— Exercise goal —
Give a verbatim copy of the data, leaving the pictures out.

— Dataset records —
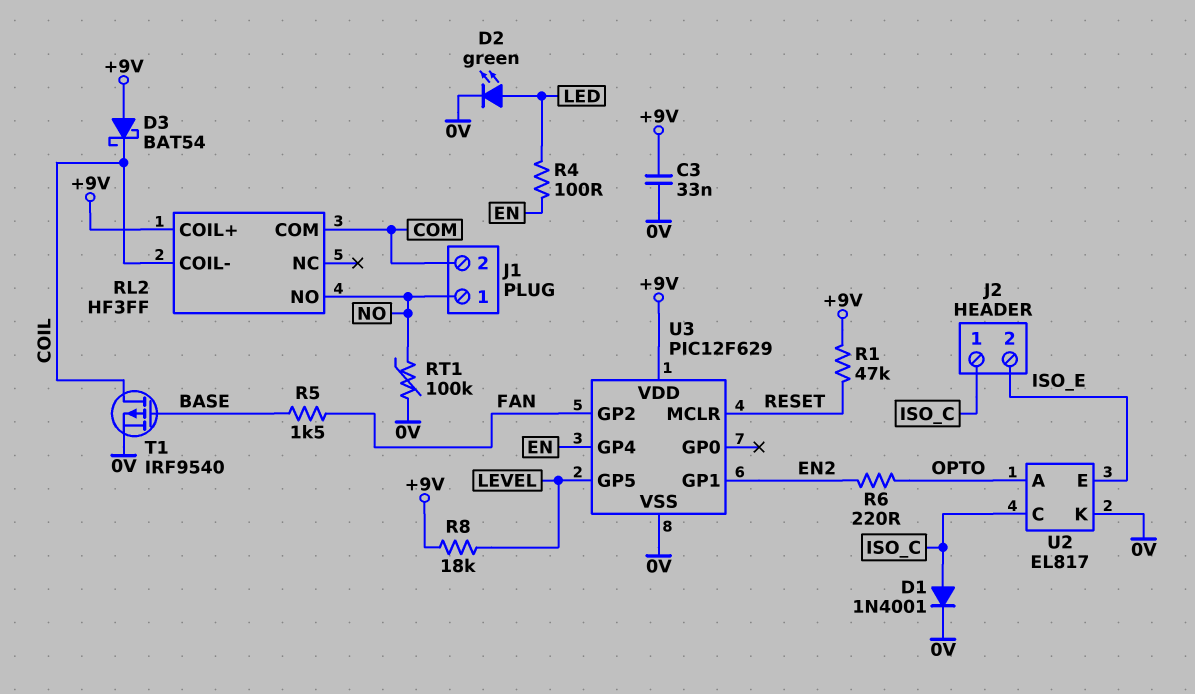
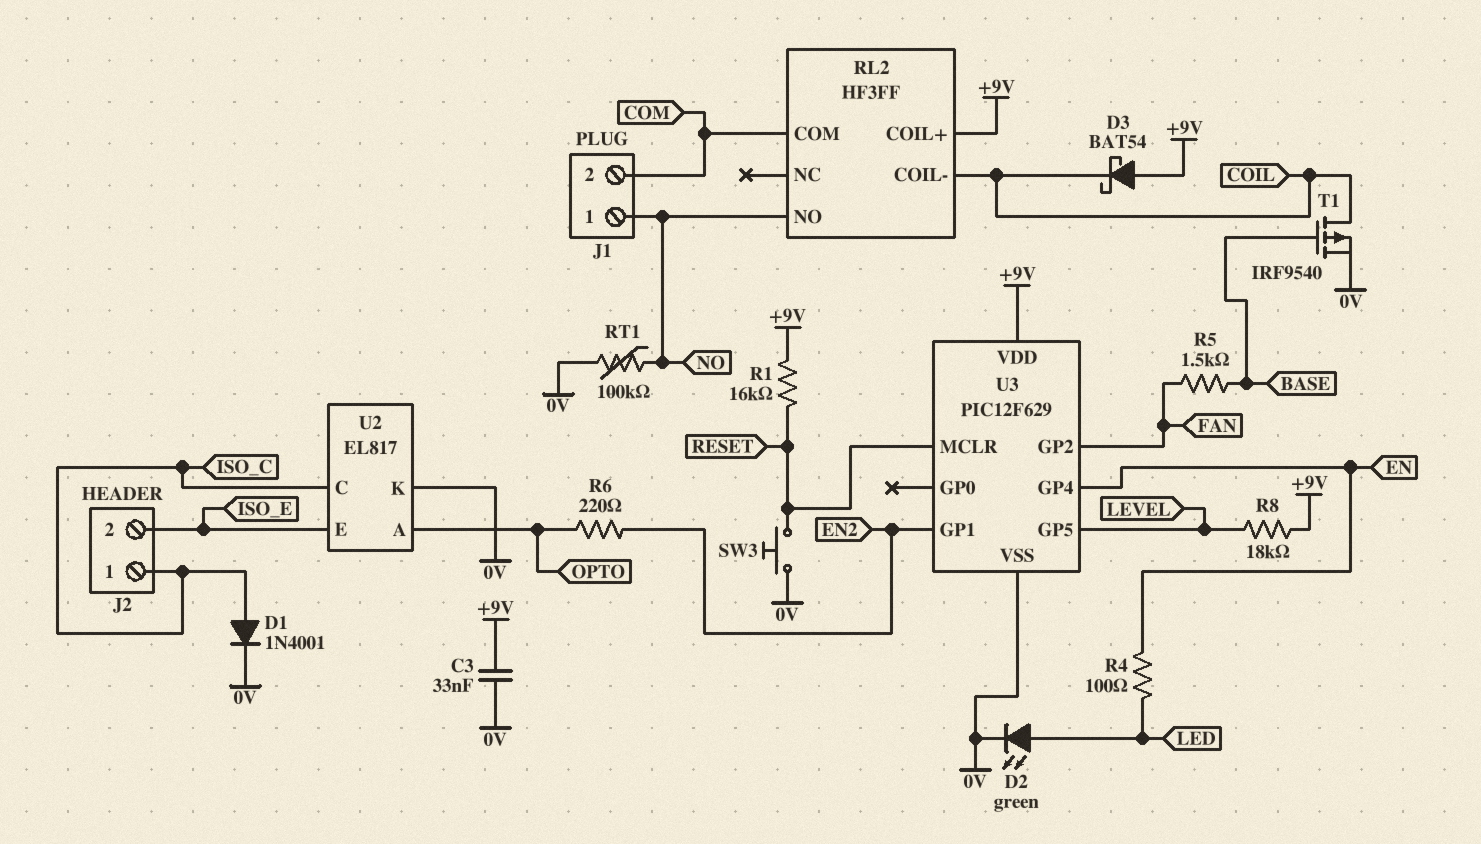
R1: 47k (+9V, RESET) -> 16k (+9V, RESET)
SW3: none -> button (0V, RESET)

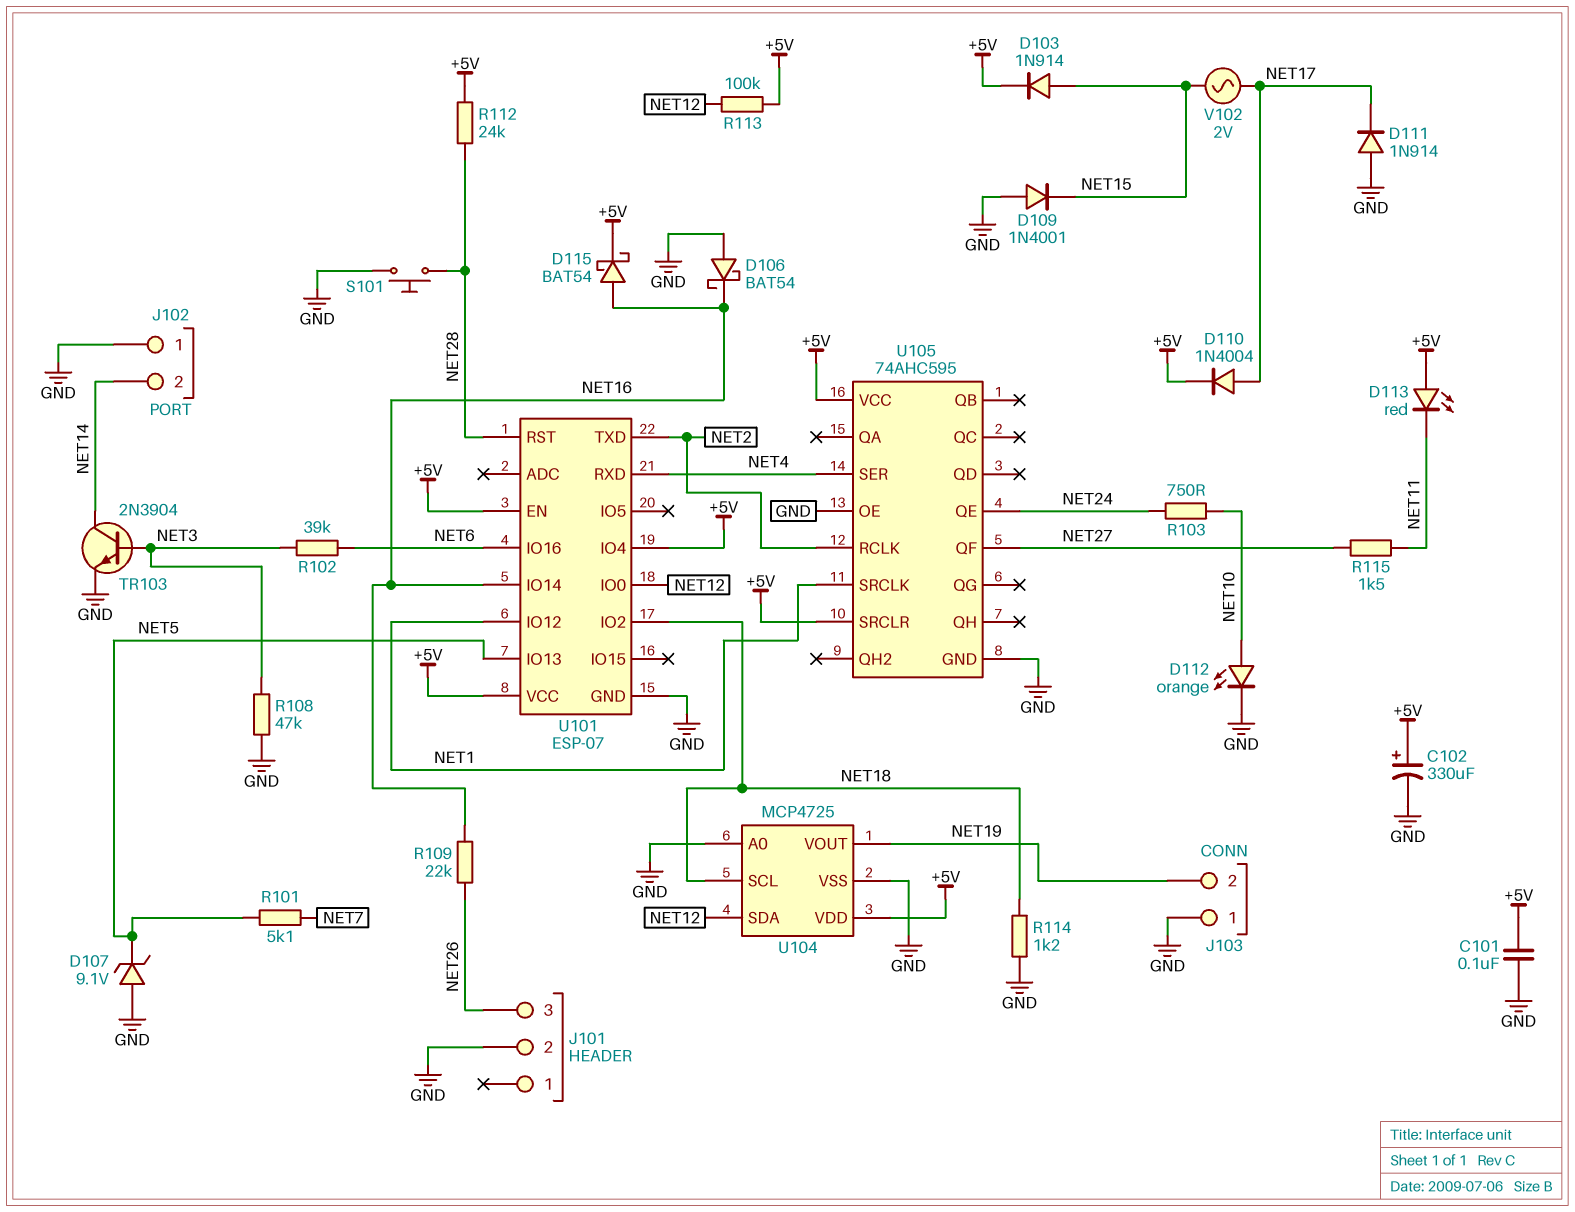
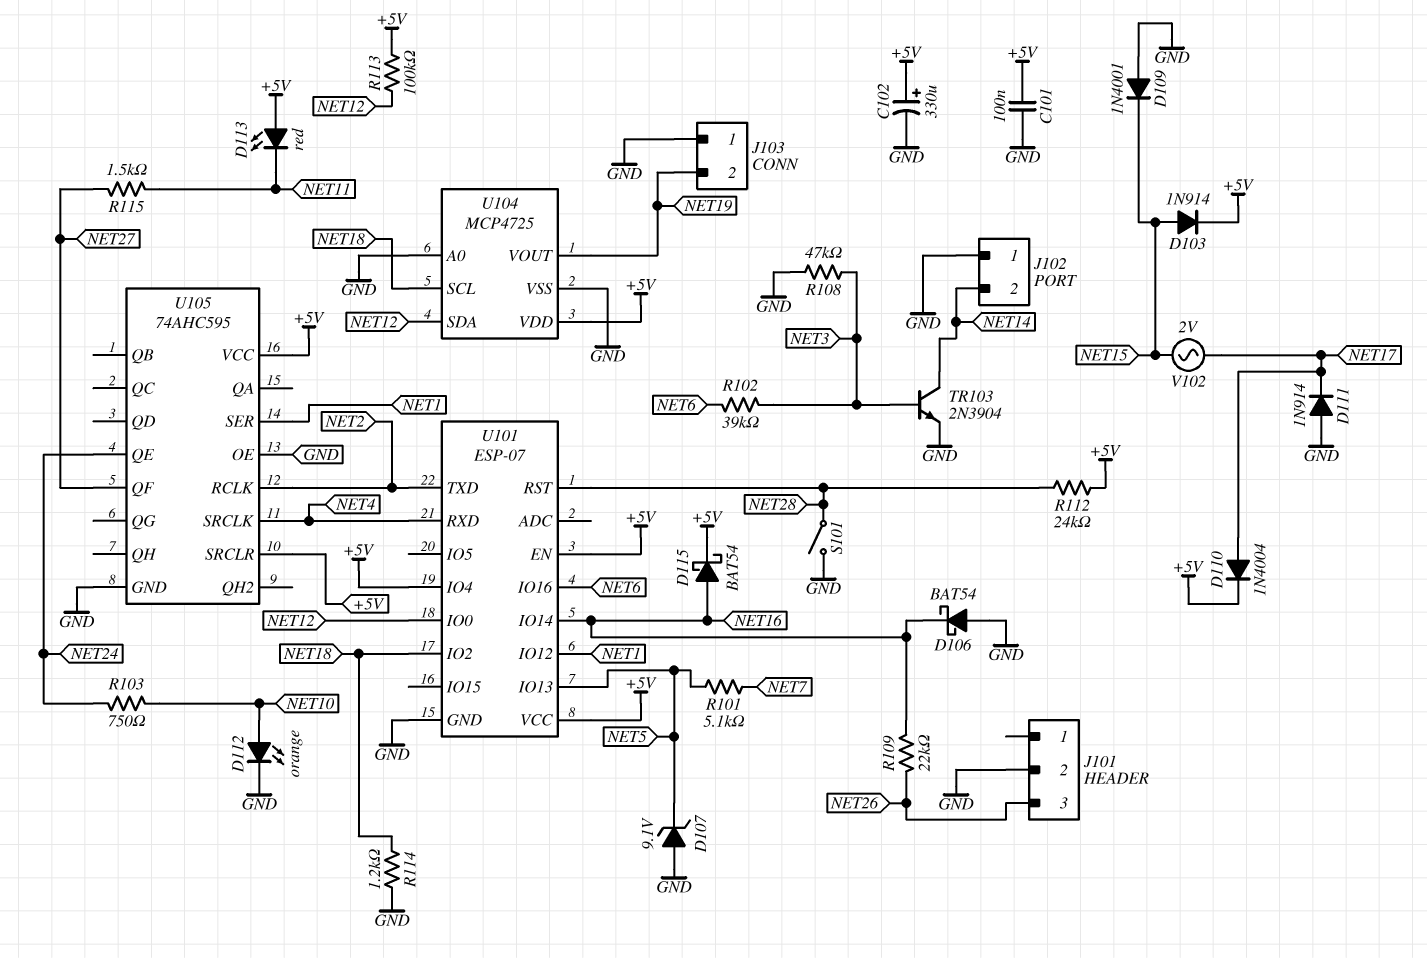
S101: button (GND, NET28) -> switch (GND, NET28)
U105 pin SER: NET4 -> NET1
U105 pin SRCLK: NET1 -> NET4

— Answer for this exercise —
R1: 47k (+9V, RESET) -> 16k (+9V, RESET)
SW3: none -> button (0V, RESET)

S101: button (GND, NET28) -> switch (GND, NET28)
U105 pin SER: NET4 -> NET1
U105 pin SRCLK: NET1 -> NET4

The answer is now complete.